Reproduce word for word, from the entries below, the line with "D3: schottky (A N_16, K N_13) -> none", the line with "V3: 15V (plus", and every line between them, and nothing more.

- **DATA**:
┌────────
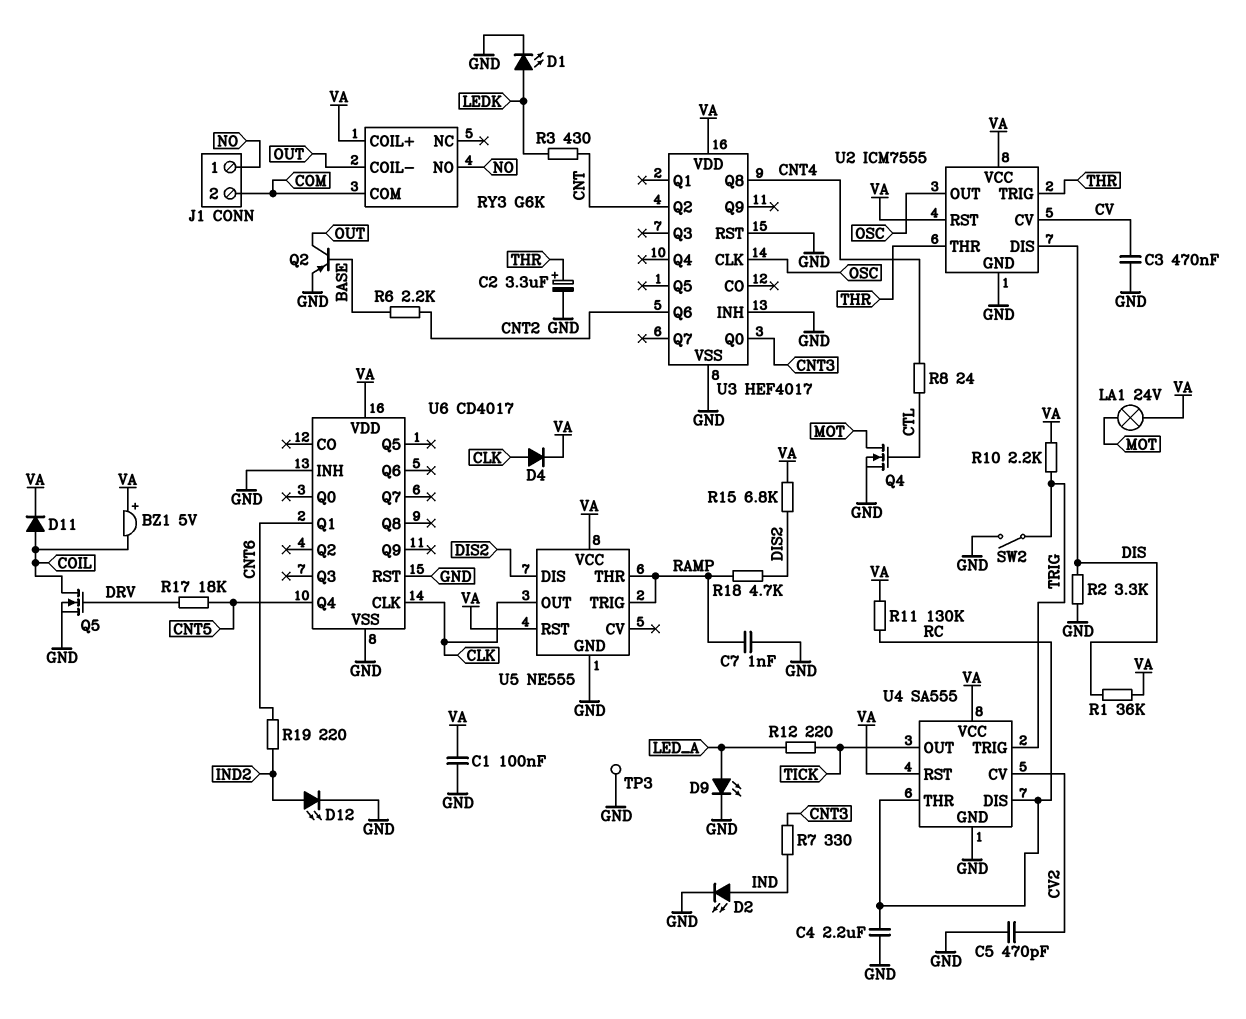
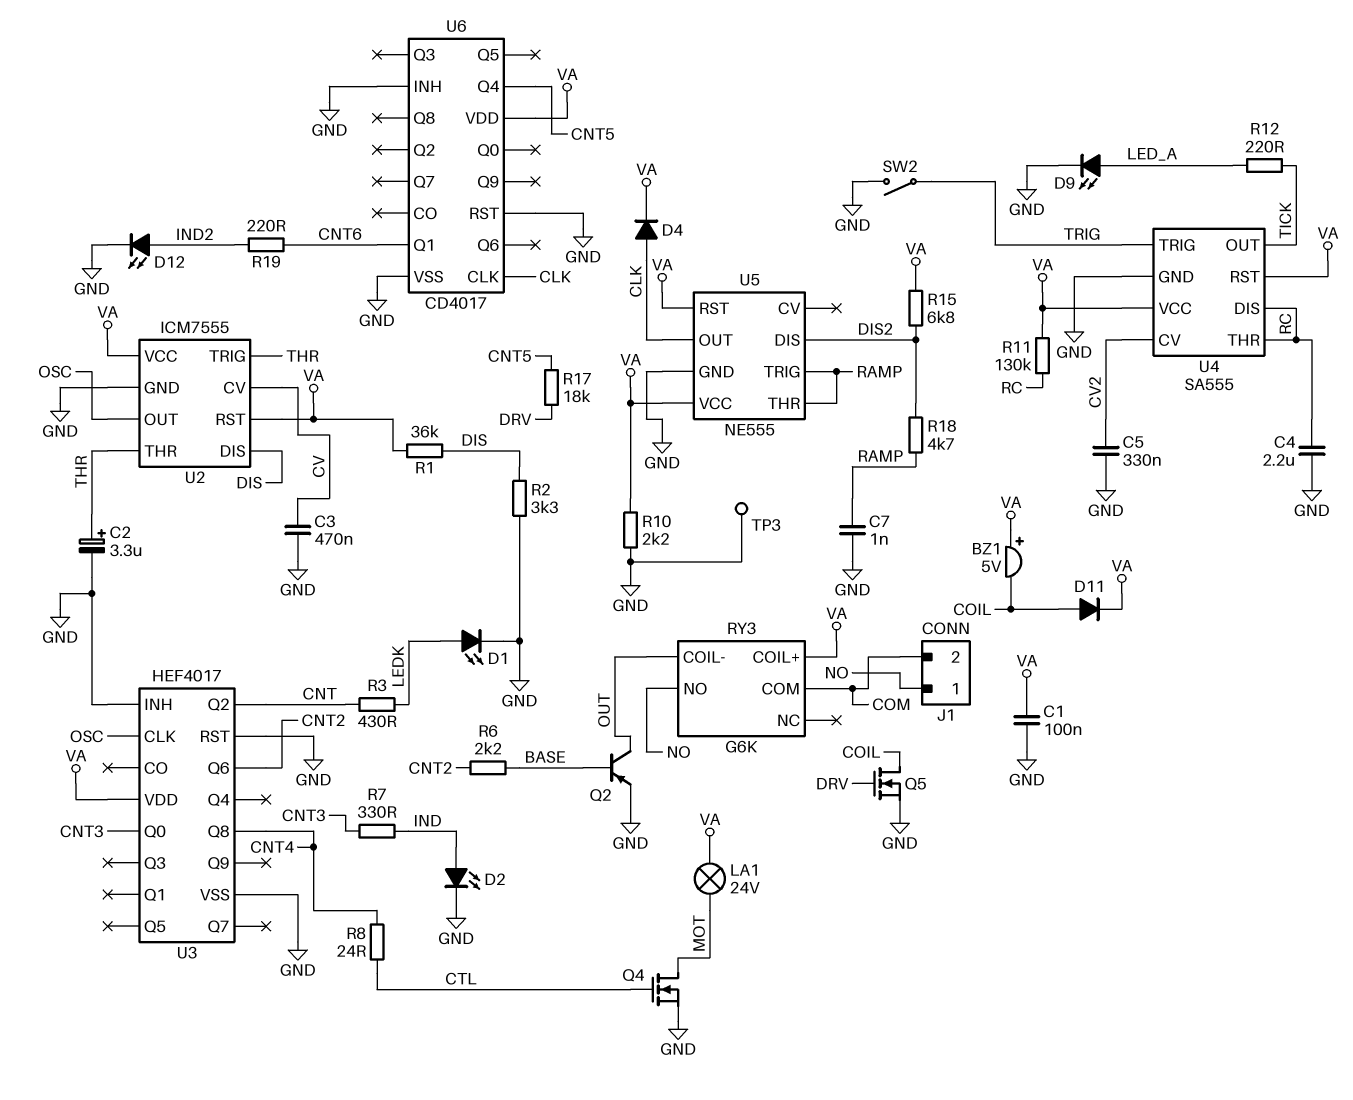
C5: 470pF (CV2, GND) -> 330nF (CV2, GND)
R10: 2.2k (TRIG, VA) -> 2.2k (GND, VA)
└────────
┌────────
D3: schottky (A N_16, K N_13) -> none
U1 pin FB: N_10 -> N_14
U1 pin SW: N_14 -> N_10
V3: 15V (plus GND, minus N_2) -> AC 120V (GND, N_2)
└────────
- **EXERCISE SOLUTION**:
D3: schottky (A N_16, K N_13) -> none
U1 pin FB: N_10 -> N_14
U1 pin SW: N_14 -> N_10
V3: 15V (plus GND, minus N_2) -> AC 120V (GND, N_2)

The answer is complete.